DATA FOR PROCESSING –
=-=-=

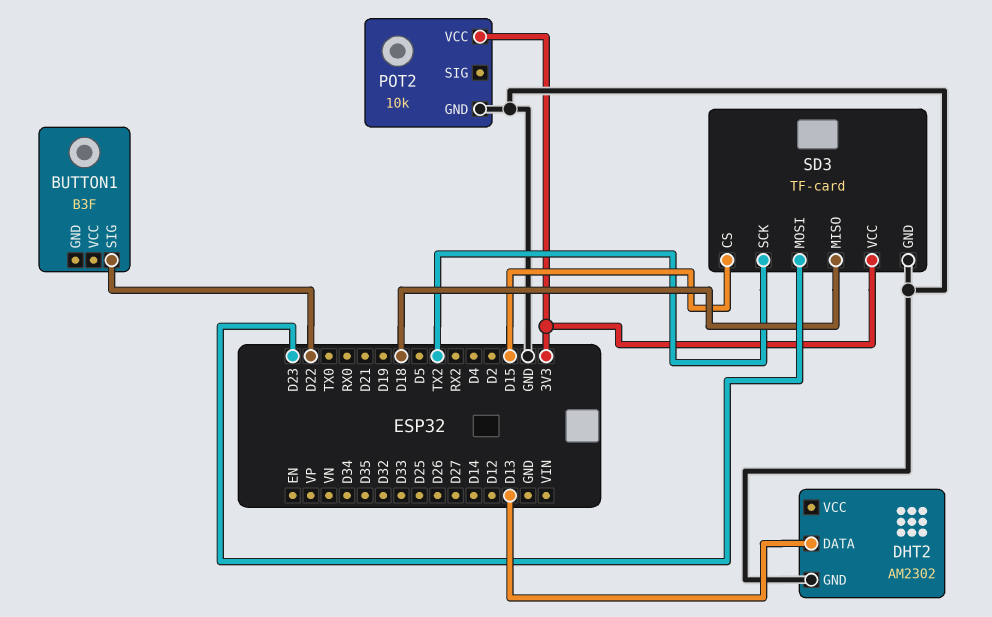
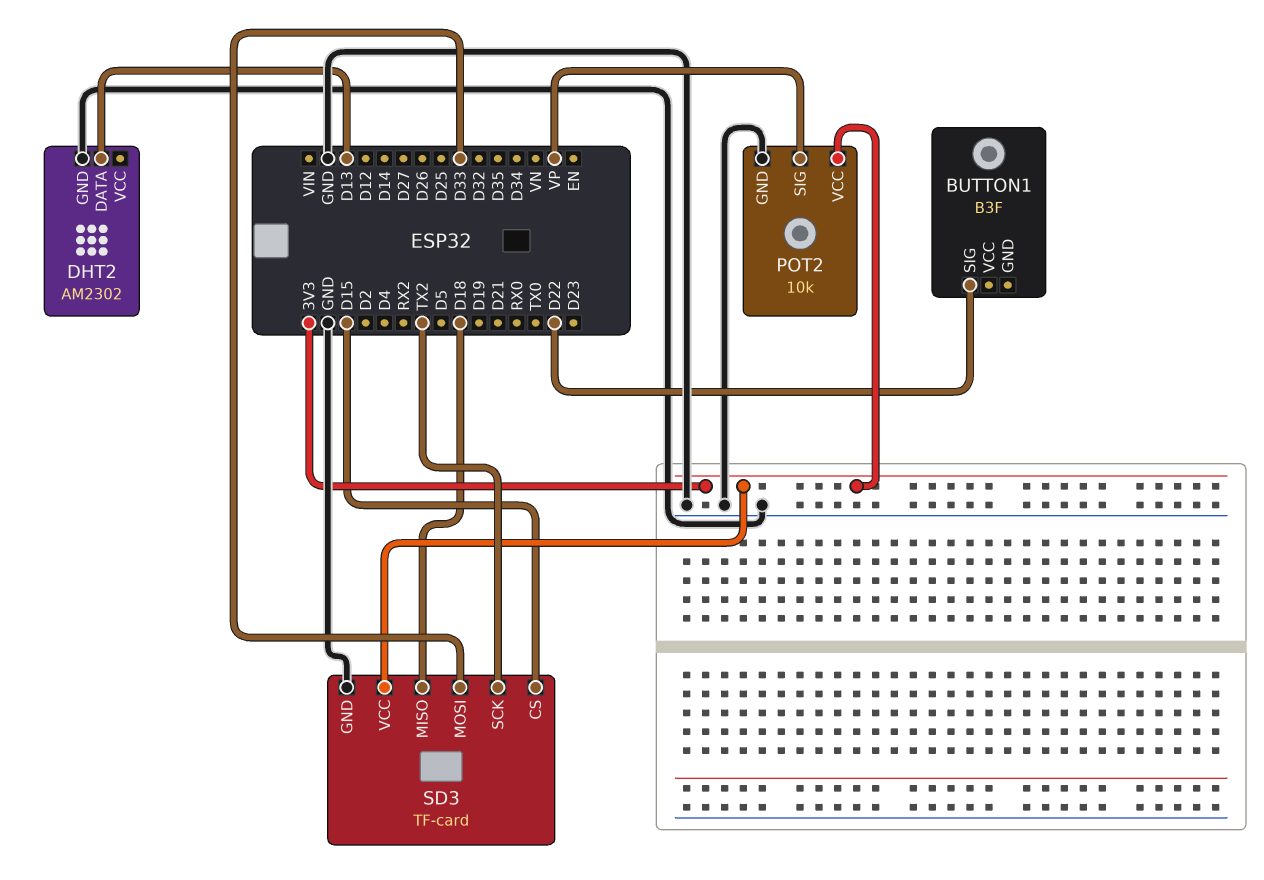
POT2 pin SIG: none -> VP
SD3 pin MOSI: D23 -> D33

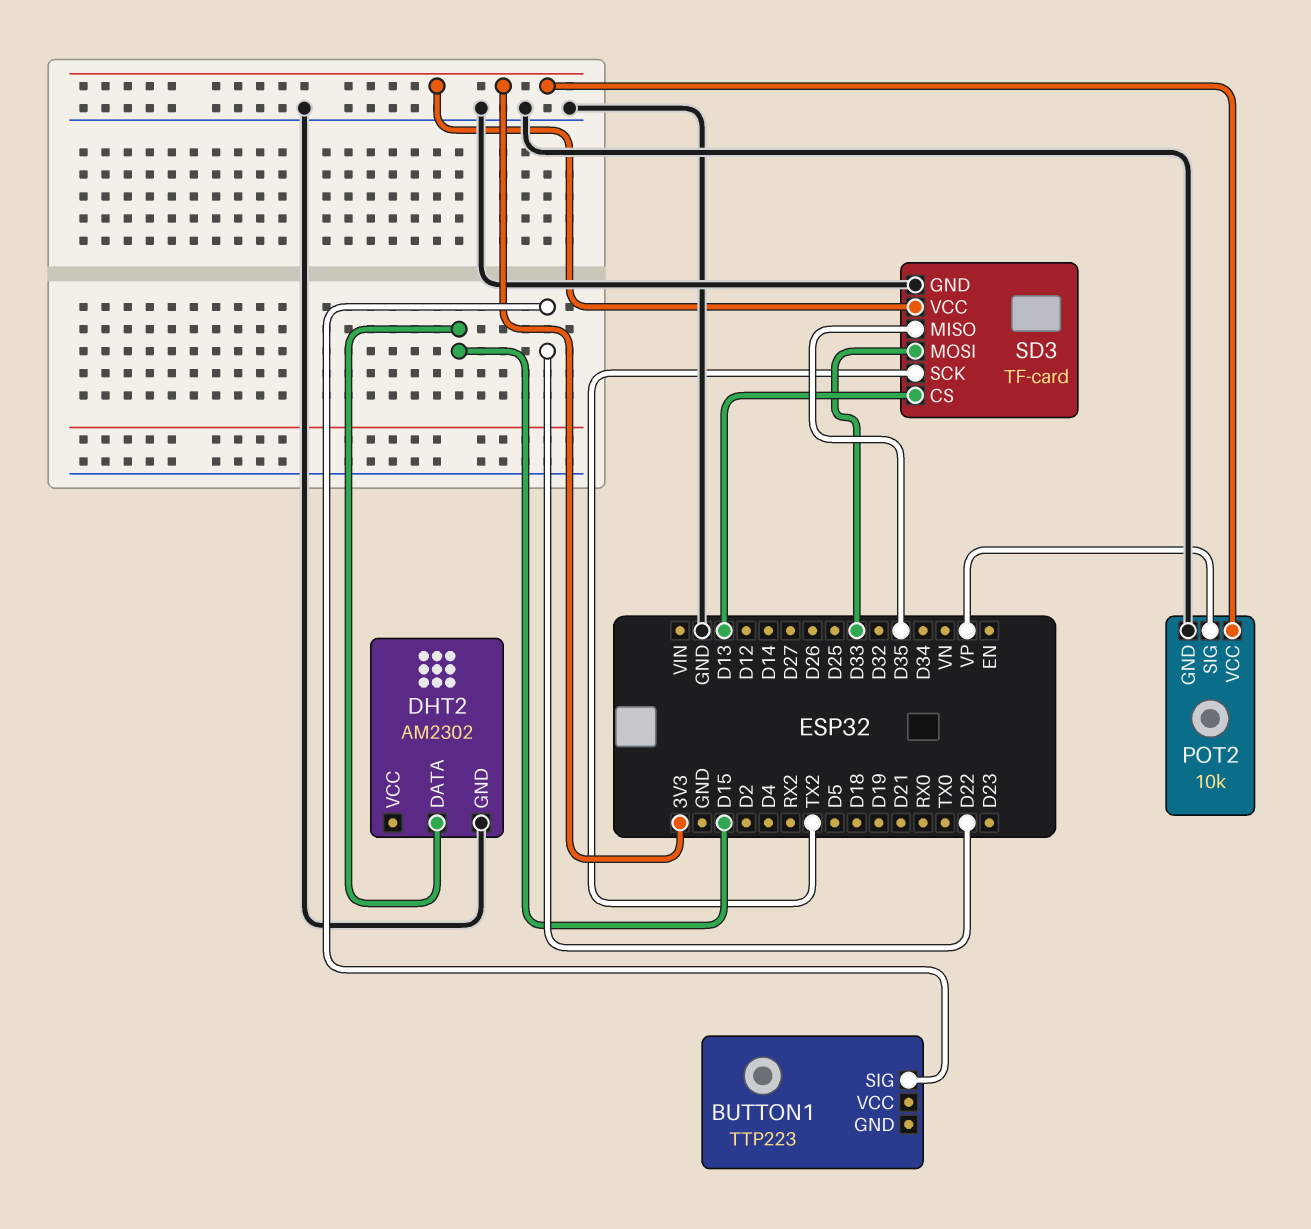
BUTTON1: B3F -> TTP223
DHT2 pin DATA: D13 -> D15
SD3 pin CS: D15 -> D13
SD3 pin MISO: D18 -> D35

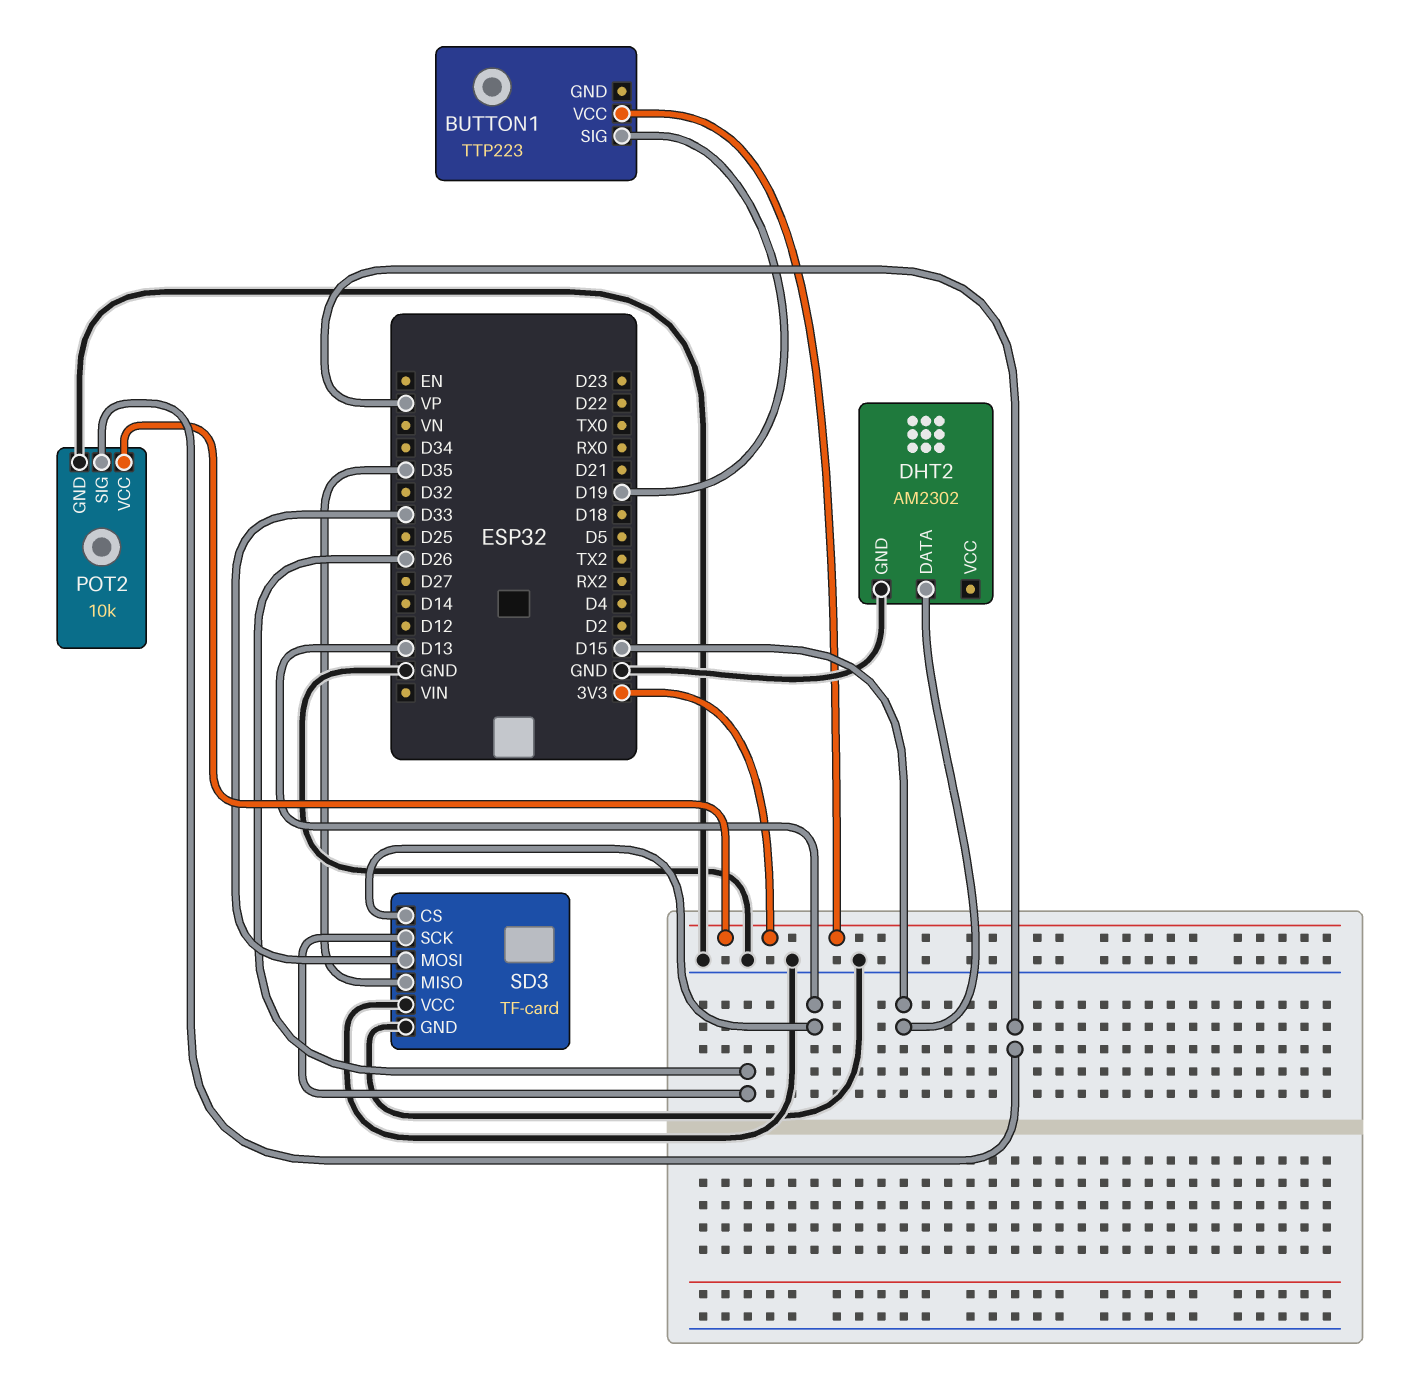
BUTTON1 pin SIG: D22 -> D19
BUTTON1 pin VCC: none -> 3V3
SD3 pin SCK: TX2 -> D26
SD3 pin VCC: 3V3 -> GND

=-=-=

WHAT THE TASK ASKS –
The entries above must be output exactly, with every image left out.

EXERCISE ANSWER –
POT2 pin SIG: none -> VP
SD3 pin MOSI: D23 -> D33

BUTTON1: B3F -> TTP223
DHT2 pin DATA: D13 -> D15
SD3 pin CS: D15 -> D13
SD3 pin MISO: D18 -> D35

BUTTON1 pin SIG: D22 -> D19
BUTTON1 pin VCC: none -> 3V3
SD3 pin SCK: TX2 -> D26
SD3 pin VCC: 3V3 -> GND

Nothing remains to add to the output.